# What you should do
The answer is an exact repetition of every entry, with all images left out.

(Edit tracking data)
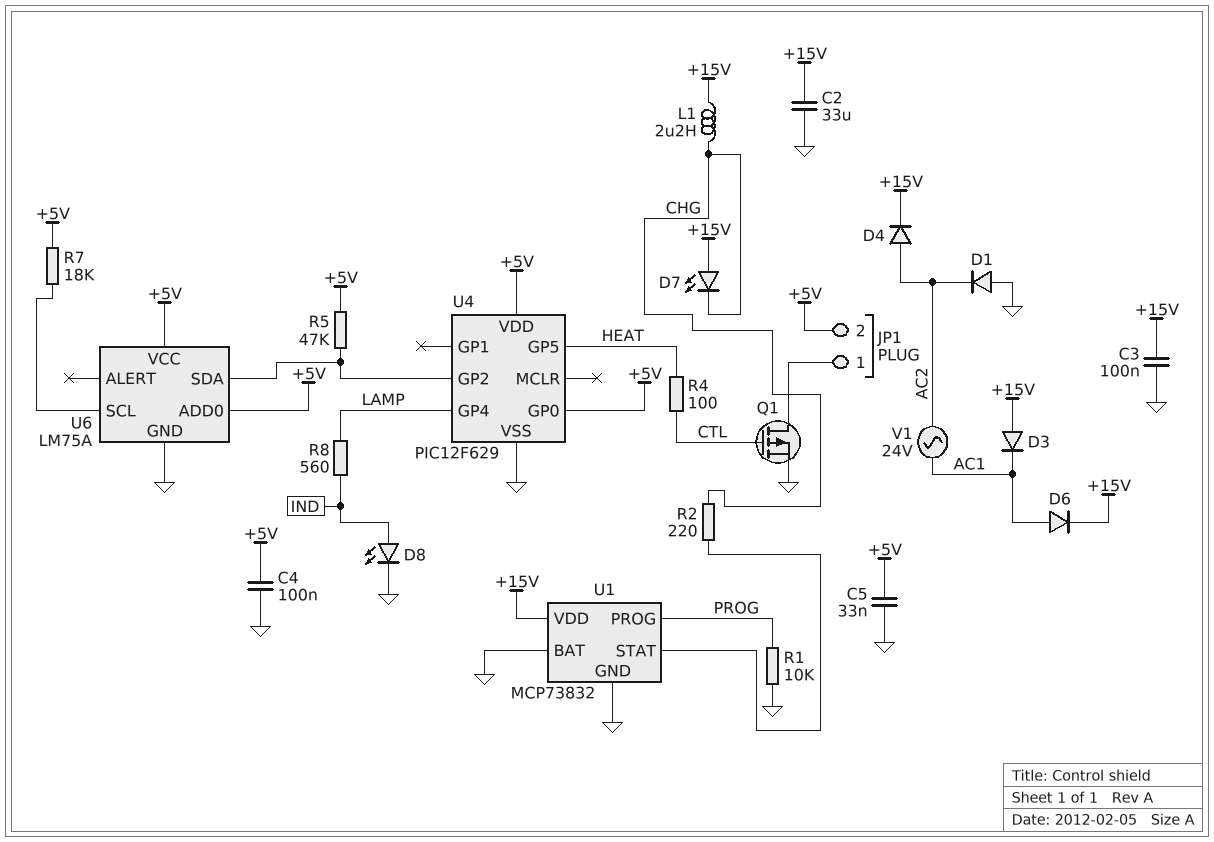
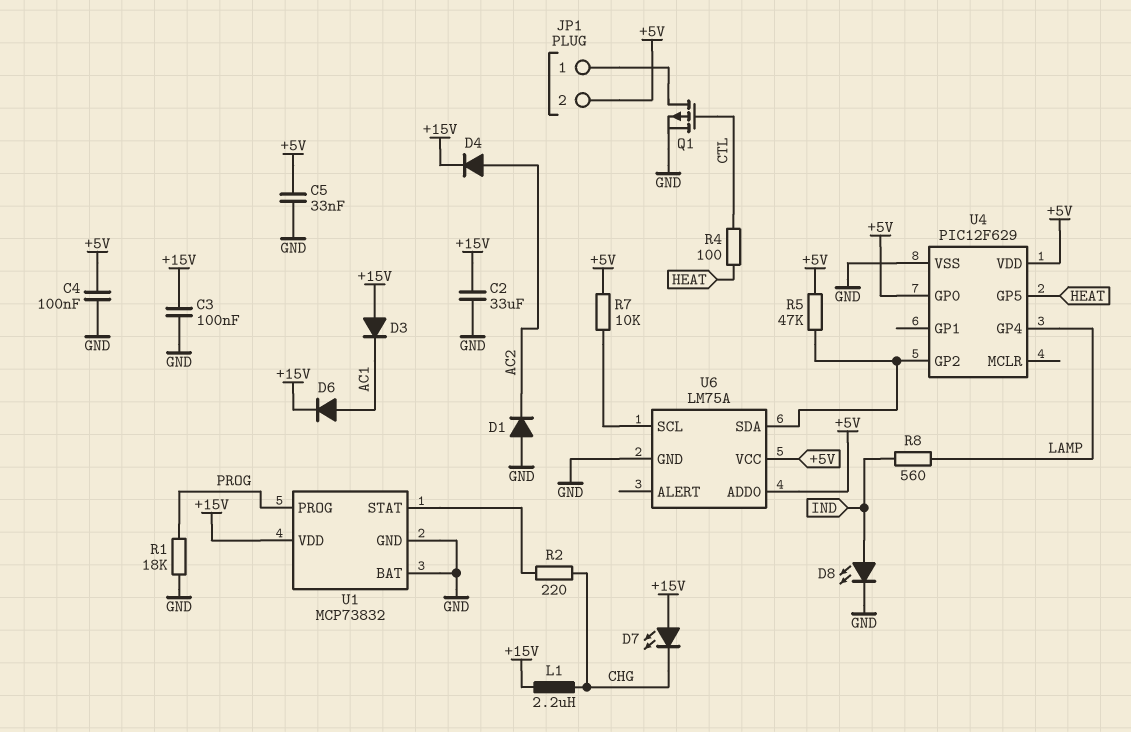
R1: 10k (GND, PROG) -> 18k (GND, PROG)
R7: 18k (+5V, U6/SCL) -> 10k (+5V, U6/SCL)
V1: AC 24V (AC1, AC2) -> none

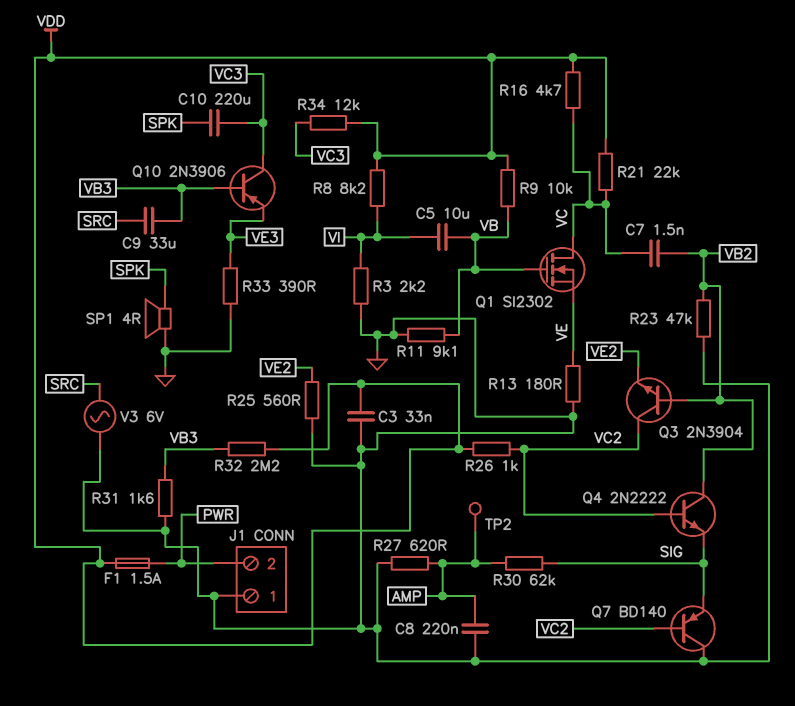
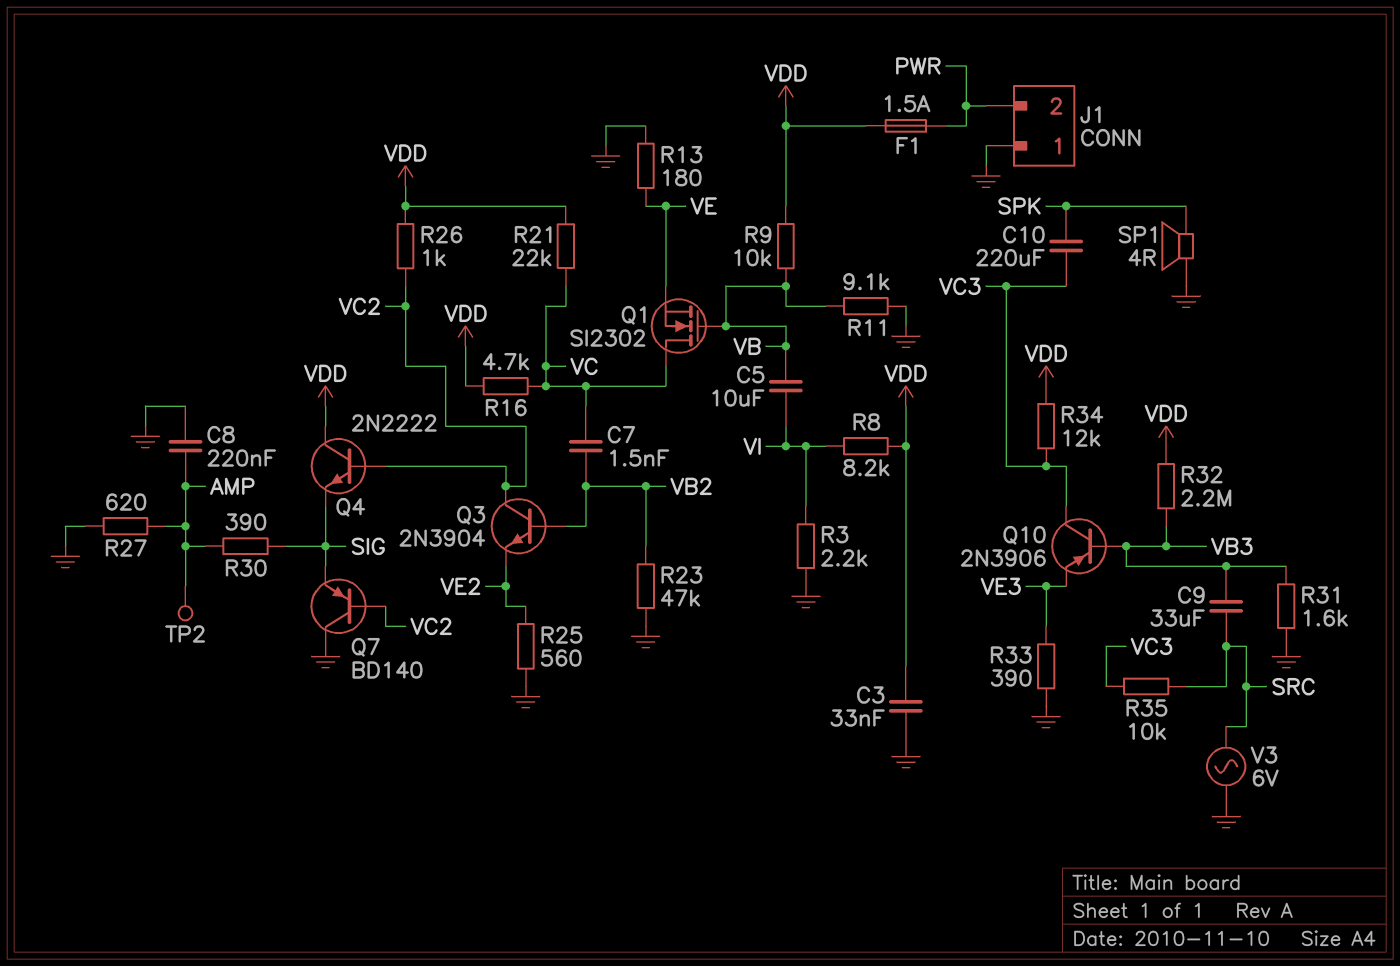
Q4: NPN 2N2222 (B VC2, C VB2, E SIG) -> NPN 2N2222 (B VC2, C VDD, E SIG)
R30: 62k (AMP, SIG) -> 390 (AMP, SIG)
R35: none -> 10k (SRC, VC3)

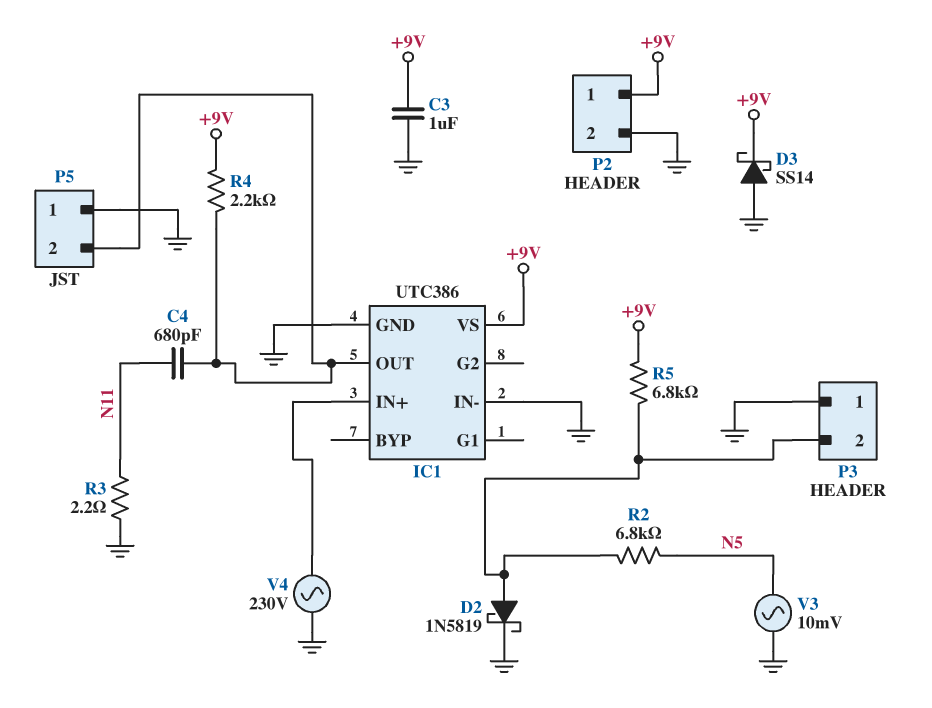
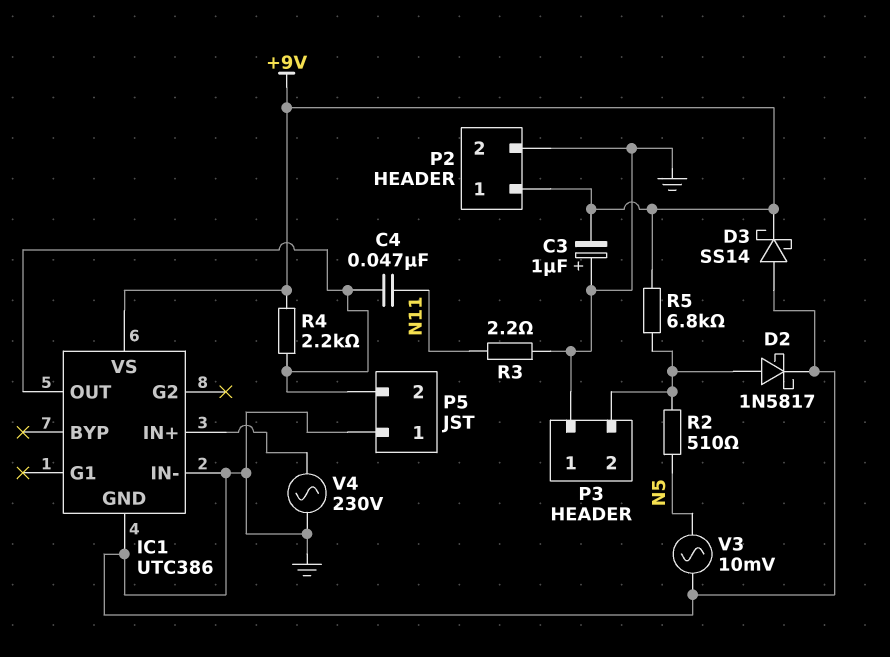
C3: 1uF (+9V, GND) -> 1uF (plus GND, minus +9V)
C4: 680pF (IC1/OUT, N11) -> 47nF (IC1/OUT, N11)
D2: schottky 1N5819 (A P3/2, K GND) -> schottky 1N5817 (A P3/2, K GND)
R2: 6.8k (N5, P3/2) -> 510 (N5, P3/2)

# Task response
R1: 10k (GND, PROG) -> 18k (GND, PROG)
R7: 18k (+5V, U6/SCL) -> 10k (+5V, U6/SCL)
V1: AC 24V (AC1, AC2) -> none

Q4: NPN 2N2222 (B VC2, C VB2, E SIG) -> NPN 2N2222 (B VC2, C VDD, E SIG)
R30: 62k (AMP, SIG) -> 390 (AMP, SIG)
R35: none -> 10k (SRC, VC3)

C3: 1uF (+9V, GND) -> 1uF (plus GND, minus +9V)
C4: 680pF (IC1/OUT, N11) -> 47nF (IC1/OUT, N11)
D2: schottky 1N5819 (A P3/2, K GND) -> schottky 1N5817 (A P3/2, K GND)
R2: 6.8k (N5, P3/2) -> 510 (N5, P3/2)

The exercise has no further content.